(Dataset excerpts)

################

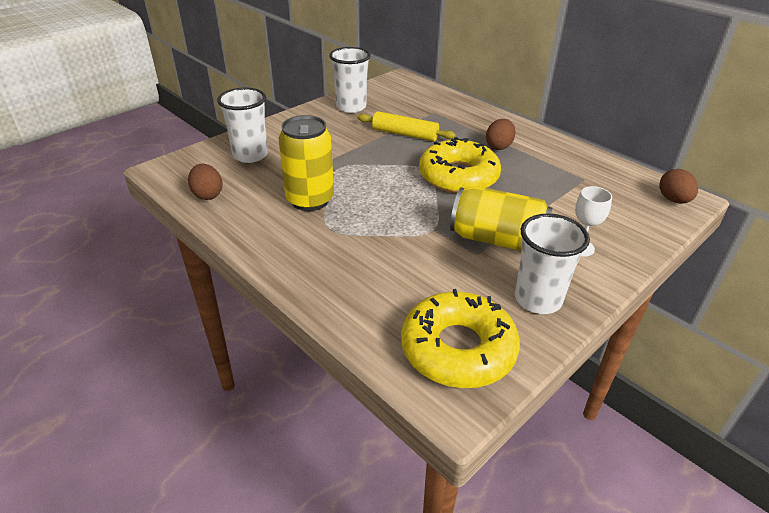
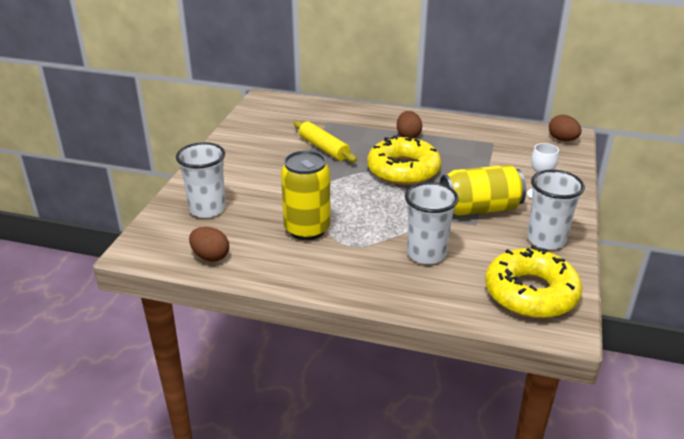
camera: 30 degrees left, 5 degrees down
(351, 107) = (249, 137): white cup -> white cup (426, 254)
(405, 134) = (324, 148): yellow rolling pin -> yellow rolling pin turned 60 degrees clockwise

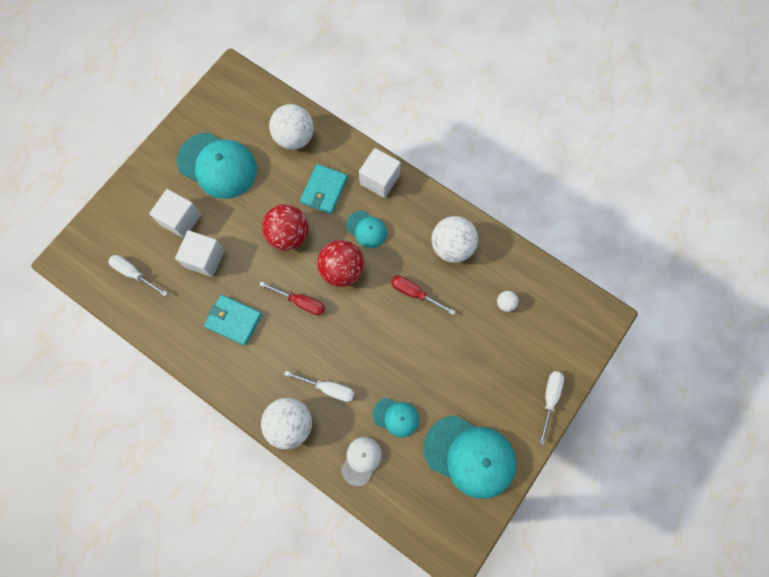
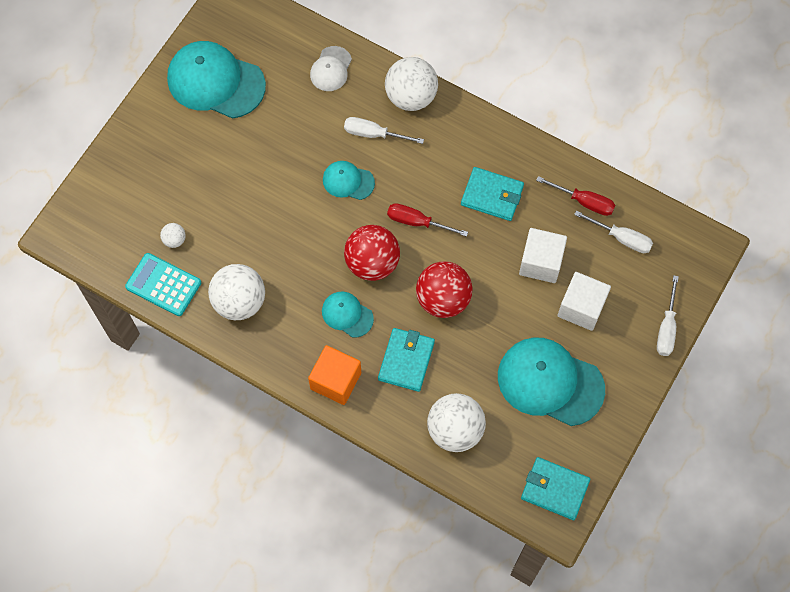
camera: 175 degrees right, 5 degrees down
(230, 93) = (555, 489): none -> turquoise wallet
(379, 180) = (336, 381): white cube -> orange cube
(396, 417) = (297, 112): turquoise cap -> turquoise cap (348, 181)
(414, 293) = (283, 243): red screwdriver -> red screwdriver (584, 201)
(514, 265) = (163, 285): none -> turquoise calculator
(549, 398) = (127, 143): white screwdriver -> white screwdriver (666, 328)

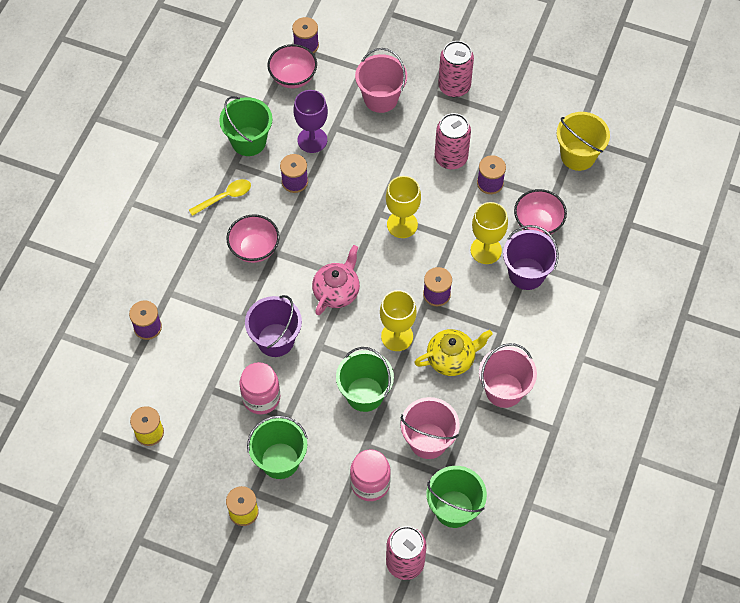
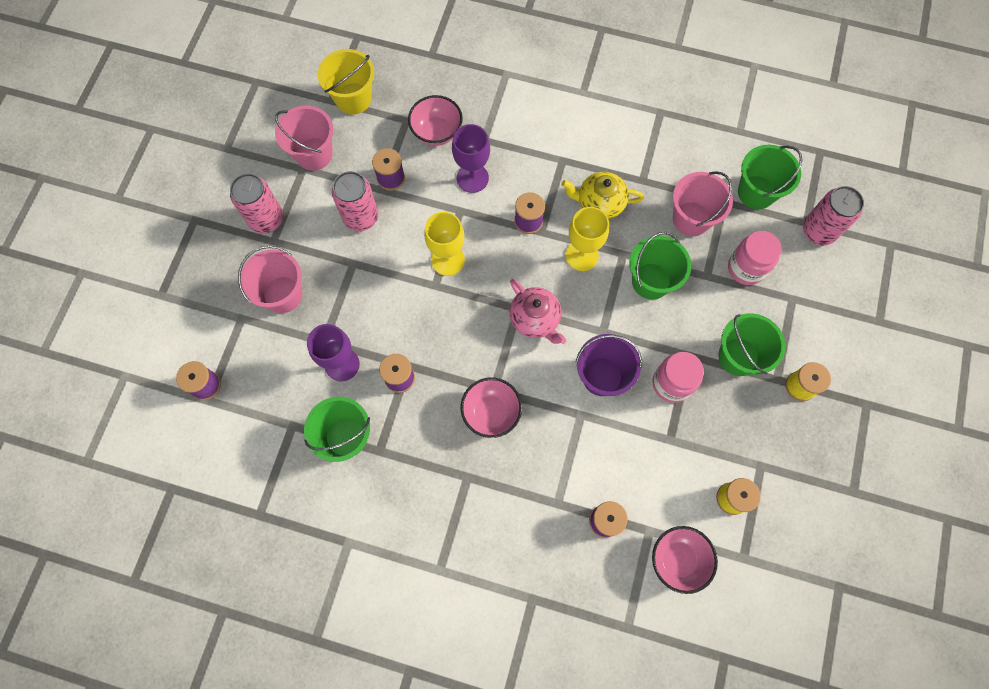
camera: 95 degrees left, 10 degrees up
(225, 197) = (425, 455): yellow spoon -> none
(293, 77) = (253, 395): pink bowl -> pink bowl (678, 560)
(337, 291) = (535, 319): pink teapot -> pink teapot turned 150 degrees counterclockwise
(451, 358) = (599, 203): yellow teapot -> yellow teapot turned 60 degrees counterclockwise
(486, 250) = (472, 178): yellow goblet -> purple goblet
(504, 390) = (627, 155): pink bucket -> pink bucket (314, 154)
(526, 273) = (496, 140): purple bucket -> none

################

Within the data above, find the lines that contain the word "none" and copy each of them.

• _RESULT_:
(230, 93) = (555, 489): none -> turquoise wallet
(514, 265) = (163, 285): none -> turquoise calculator
(225, 197) = (425, 455): yellow spoon -> none
(526, 273) = (496, 140): purple bucket -> none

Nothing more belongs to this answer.